:: Work to complete ::
Copy exactly the lines of the data below that run from the line holding "STEPPER2 pin IN1: D35 -> D21" through the line holding "DRIVER2 pin IN2: 10 -> 6", both ends included.

:: Extracted information ::
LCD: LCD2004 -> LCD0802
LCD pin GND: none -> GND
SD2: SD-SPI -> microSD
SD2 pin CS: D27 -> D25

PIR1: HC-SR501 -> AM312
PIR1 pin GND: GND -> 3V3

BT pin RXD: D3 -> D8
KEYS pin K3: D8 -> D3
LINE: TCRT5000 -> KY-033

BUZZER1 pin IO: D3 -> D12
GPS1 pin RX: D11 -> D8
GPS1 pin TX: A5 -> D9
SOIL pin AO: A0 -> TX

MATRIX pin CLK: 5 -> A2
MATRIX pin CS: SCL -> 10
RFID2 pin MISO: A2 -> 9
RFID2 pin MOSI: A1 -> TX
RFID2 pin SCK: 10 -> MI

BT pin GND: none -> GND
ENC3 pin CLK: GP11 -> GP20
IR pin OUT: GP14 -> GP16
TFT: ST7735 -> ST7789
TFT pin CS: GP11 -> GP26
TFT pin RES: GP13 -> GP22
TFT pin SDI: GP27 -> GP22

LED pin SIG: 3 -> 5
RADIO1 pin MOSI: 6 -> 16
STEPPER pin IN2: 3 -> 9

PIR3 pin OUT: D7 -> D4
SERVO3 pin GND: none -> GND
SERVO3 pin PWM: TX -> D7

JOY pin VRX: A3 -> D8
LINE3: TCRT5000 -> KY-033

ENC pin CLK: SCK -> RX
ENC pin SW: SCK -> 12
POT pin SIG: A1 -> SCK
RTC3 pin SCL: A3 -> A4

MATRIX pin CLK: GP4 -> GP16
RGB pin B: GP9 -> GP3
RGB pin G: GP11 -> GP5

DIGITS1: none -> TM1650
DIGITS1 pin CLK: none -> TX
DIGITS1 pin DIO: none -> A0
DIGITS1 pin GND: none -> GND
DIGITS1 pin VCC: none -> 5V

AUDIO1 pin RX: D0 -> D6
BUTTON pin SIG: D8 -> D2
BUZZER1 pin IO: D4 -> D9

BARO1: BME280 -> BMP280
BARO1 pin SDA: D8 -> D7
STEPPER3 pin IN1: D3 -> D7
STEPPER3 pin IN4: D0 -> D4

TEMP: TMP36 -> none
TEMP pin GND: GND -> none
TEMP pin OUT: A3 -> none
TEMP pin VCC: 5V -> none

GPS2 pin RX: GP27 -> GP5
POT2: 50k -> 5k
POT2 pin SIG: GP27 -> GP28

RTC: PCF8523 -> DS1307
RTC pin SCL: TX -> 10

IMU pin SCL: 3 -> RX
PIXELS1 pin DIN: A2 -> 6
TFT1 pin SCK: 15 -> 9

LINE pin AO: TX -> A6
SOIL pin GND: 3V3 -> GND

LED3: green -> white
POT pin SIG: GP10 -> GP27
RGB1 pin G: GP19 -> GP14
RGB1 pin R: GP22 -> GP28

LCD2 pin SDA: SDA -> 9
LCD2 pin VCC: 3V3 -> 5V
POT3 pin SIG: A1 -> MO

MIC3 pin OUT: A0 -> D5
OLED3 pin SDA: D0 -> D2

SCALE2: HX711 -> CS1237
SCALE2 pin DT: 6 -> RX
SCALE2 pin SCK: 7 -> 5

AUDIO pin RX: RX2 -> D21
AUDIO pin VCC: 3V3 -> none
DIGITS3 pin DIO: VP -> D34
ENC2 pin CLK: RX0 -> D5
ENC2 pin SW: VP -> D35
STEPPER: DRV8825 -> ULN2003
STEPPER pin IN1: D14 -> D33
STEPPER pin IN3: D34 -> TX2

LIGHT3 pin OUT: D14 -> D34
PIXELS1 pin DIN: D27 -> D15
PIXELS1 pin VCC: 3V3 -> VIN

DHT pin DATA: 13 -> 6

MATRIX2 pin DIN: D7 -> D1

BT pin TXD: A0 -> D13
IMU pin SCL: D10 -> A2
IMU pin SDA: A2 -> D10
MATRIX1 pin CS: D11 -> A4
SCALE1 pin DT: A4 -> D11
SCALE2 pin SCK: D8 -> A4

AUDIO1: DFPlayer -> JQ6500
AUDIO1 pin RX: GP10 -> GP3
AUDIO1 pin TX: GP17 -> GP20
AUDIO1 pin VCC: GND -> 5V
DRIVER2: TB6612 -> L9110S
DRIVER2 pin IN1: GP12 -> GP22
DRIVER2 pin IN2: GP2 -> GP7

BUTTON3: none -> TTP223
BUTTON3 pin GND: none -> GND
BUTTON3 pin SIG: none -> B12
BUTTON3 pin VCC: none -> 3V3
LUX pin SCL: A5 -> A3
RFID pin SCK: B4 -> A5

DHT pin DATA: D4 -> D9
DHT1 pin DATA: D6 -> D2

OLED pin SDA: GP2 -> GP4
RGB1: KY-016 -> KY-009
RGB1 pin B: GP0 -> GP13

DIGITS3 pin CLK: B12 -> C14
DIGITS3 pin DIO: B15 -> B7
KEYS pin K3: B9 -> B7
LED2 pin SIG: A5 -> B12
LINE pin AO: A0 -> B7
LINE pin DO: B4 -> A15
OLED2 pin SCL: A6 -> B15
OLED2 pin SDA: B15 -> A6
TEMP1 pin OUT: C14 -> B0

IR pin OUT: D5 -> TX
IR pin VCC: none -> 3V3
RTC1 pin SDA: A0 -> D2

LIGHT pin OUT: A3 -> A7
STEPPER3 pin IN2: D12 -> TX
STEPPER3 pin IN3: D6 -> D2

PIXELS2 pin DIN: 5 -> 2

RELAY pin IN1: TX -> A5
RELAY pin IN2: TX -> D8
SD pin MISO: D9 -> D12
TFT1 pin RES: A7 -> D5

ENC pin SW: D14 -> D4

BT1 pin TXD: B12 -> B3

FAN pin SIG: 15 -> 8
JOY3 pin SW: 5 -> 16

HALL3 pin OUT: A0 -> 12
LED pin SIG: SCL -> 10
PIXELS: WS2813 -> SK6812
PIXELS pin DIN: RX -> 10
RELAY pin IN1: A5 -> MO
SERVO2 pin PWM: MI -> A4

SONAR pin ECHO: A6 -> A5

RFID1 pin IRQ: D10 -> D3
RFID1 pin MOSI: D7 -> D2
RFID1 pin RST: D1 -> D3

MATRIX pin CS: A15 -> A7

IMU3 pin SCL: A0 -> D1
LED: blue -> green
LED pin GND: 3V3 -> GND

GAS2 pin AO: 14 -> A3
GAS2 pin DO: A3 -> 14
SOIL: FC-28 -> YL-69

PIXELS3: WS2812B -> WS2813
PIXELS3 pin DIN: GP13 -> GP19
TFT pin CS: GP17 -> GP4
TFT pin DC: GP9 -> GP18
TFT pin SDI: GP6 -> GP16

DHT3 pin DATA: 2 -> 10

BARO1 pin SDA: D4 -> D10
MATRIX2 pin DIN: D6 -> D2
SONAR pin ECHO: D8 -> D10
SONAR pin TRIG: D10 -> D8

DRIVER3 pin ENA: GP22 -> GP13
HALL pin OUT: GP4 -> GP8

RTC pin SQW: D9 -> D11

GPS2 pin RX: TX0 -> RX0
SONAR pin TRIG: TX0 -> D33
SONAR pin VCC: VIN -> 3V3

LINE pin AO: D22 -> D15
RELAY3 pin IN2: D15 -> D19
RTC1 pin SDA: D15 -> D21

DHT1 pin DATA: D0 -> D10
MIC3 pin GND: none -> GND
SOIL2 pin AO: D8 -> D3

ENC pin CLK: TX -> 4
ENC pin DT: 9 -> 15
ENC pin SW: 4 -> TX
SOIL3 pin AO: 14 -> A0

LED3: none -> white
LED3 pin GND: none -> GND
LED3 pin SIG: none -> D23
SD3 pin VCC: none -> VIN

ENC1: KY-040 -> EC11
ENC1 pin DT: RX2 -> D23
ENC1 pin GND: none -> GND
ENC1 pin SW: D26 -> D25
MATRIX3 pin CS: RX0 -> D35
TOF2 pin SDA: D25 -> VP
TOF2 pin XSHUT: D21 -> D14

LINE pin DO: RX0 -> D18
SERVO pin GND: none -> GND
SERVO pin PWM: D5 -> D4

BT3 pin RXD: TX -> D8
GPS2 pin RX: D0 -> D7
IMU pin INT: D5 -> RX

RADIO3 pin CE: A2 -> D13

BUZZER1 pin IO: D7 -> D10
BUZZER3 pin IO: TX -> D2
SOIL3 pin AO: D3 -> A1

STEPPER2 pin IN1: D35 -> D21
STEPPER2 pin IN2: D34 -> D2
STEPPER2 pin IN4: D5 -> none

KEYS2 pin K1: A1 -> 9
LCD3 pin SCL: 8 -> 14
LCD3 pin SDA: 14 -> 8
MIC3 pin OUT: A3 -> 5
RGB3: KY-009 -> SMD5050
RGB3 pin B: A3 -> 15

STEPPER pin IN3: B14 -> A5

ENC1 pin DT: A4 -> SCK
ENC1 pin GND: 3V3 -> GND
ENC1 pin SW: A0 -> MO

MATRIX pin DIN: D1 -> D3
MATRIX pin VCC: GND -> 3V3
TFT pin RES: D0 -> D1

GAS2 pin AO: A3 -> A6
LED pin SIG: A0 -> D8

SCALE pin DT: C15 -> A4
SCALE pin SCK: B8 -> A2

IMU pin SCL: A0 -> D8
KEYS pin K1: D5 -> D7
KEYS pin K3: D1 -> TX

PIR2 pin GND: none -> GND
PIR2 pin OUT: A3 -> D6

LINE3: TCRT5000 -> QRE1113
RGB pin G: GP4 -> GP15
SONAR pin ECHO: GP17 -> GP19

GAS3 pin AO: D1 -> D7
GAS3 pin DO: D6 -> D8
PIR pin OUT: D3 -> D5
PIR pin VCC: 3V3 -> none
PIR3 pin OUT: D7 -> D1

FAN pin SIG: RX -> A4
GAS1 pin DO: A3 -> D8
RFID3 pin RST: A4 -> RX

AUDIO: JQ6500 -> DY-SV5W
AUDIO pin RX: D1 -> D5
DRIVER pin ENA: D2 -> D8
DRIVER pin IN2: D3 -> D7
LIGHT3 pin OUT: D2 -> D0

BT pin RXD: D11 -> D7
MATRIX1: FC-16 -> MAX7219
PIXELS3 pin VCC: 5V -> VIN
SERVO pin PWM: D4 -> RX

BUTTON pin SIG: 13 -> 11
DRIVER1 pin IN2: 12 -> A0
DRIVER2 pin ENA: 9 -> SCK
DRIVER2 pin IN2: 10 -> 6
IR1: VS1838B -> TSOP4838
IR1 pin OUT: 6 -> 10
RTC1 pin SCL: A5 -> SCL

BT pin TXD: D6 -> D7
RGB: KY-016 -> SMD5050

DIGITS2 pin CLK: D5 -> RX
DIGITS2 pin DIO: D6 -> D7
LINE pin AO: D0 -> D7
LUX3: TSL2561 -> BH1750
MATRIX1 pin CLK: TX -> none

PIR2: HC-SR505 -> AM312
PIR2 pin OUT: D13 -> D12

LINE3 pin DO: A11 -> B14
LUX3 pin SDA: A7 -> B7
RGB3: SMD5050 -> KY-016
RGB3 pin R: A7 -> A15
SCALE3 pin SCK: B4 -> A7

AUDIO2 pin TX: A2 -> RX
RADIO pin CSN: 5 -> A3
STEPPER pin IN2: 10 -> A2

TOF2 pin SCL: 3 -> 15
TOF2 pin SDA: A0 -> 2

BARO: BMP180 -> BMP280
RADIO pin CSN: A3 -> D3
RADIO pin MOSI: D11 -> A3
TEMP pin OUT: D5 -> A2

:: Answer space ::
STEPPER2 pin IN1: D35 -> D21
STEPPER2 pin IN2: D34 -> D2
STEPPER2 pin IN4: D5 -> none

KEYS2 pin K1: A1 -> 9
LCD3 pin SCL: 8 -> 14
LCD3 pin SDA: 14 -> 8
MIC3 pin OUT: A3 -> 5
RGB3: KY-009 -> SMD5050
RGB3 pin B: A3 -> 15

STEPPER pin IN3: B14 -> A5

ENC1 pin DT: A4 -> SCK
ENC1 pin GND: 3V3 -> GND
ENC1 pin SW: A0 -> MO

MATRIX pin DIN: D1 -> D3
MATRIX pin VCC: GND -> 3V3
TFT pin RES: D0 -> D1

GAS2 pin AO: A3 -> A6
LED pin SIG: A0 -> D8

SCALE pin DT: C15 -> A4
SCALE pin SCK: B8 -> A2

IMU pin SCL: A0 -> D8
KEYS pin K1: D5 -> D7
KEYS pin K3: D1 -> TX

PIR2 pin GND: none -> GND
PIR2 pin OUT: A3 -> D6

LINE3: TCRT5000 -> QRE1113
RGB pin G: GP4 -> GP15
SONAR pin ECHO: GP17 -> GP19

GAS3 pin AO: D1 -> D7
GAS3 pin DO: D6 -> D8
PIR pin OUT: D3 -> D5
PIR pin VCC: 3V3 -> none
PIR3 pin OUT: D7 -> D1

FAN pin SIG: RX -> A4
GAS1 pin DO: A3 -> D8
RFID3 pin RST: A4 -> RX

AUDIO: JQ6500 -> DY-SV5W
AUDIO pin RX: D1 -> D5
DRIVER pin ENA: D2 -> D8
DRIVER pin IN2: D3 -> D7
LIGHT3 pin OUT: D2 -> D0

BT pin RXD: D11 -> D7
MATRIX1: FC-16 -> MAX7219
PIXELS3 pin VCC: 5V -> VIN
SERVO pin PWM: D4 -> RX

BUTTON pin SIG: 13 -> 11
DRIVER1 pin IN2: 12 -> A0
DRIVER2 pin ENA: 9 -> SCK
DRIVER2 pin IN2: 10 -> 6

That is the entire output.